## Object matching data
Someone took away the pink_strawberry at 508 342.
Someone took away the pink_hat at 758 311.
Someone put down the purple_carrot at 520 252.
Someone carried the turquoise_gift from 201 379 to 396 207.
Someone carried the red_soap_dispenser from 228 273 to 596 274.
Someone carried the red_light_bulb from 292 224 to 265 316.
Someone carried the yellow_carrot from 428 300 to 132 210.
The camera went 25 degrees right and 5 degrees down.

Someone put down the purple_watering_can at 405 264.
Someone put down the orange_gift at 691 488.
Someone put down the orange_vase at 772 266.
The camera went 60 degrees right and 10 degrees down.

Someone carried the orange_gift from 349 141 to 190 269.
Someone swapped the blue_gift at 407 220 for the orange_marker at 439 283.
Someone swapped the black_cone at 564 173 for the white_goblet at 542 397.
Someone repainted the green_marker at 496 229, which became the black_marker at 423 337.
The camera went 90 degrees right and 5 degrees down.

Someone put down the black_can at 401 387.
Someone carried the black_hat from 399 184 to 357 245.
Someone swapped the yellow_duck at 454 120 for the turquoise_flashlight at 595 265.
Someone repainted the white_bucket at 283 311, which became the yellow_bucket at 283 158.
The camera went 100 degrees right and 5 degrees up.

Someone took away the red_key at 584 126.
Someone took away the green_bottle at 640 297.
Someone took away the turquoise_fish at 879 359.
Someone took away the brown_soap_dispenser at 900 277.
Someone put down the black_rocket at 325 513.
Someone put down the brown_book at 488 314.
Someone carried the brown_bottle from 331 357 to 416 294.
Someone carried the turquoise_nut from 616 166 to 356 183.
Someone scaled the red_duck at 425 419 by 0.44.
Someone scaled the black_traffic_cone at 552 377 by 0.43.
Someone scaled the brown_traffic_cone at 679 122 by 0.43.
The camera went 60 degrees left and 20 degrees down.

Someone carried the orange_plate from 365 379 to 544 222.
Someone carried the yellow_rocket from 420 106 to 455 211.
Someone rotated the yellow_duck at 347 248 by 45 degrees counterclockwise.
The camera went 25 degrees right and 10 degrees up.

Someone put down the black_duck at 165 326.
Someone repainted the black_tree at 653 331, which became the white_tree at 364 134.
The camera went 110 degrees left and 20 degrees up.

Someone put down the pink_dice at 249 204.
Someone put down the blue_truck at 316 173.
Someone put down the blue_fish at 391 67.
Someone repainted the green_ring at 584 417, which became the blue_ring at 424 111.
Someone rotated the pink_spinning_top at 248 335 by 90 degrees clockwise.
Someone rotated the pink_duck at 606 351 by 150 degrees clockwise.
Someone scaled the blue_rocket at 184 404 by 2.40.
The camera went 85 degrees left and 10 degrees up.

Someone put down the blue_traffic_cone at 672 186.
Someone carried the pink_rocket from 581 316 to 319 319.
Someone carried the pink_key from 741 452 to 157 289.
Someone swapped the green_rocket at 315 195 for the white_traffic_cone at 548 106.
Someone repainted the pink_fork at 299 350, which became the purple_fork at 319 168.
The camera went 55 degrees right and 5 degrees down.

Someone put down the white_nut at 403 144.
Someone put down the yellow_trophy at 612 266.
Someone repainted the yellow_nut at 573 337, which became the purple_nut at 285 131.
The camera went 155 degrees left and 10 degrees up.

## What the task asks
Above are the records; copy exactly the lines from the line with "Someone carried the turquoise_gift" through the line with "Someone carried the yellow_carrot", both included.

## Response for this exercise
Someone carried the turquoise_gift from 201 379 to 396 207.
Someone carried the red_soap_dispenser from 228 273 to 596 274.
Someone carried the red_light_bulb from 292 224 to 265 316.
Someone carried the yellow_carrot from 428 300 to 132 210.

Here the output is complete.